::: RECORDS FOR THE TASK :::

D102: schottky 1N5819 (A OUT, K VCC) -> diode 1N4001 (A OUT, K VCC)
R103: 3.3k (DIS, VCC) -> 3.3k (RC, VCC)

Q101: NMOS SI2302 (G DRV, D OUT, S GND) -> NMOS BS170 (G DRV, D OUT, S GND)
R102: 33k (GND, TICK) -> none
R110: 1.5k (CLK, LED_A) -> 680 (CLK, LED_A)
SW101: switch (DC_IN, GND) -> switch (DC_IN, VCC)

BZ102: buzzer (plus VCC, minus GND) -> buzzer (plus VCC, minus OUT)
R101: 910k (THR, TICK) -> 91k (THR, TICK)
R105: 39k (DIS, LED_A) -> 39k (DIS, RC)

:::

→ **WHAT IS BEING ASKED**
Verbatim reproduction of the entries is required.

→ **TASK RESPONSE**
D102: schottky 1N5819 (A OUT, K VCC) -> diode 1N4001 (A OUT, K VCC)
R103: 3.3k (DIS, VCC) -> 3.3k (RC, VCC)

Q101: NMOS SI2302 (G DRV, D OUT, S GND) -> NMOS BS170 (G DRV, D OUT, S GND)
R102: 33k (GND, TICK) -> none
R110: 1.5k (CLK, LED_A) -> 680 (CLK, LED_A)
SW101: switch (DC_IN, GND) -> switch (DC_IN, VCC)

BZ102: buzzer (plus VCC, minus GND) -> buzzer (plus VCC, minus OUT)
R101: 910k (THR, TICK) -> 91k (THR, TICK)
R105: 39k (DIS, LED_A) -> 39k (DIS, RC)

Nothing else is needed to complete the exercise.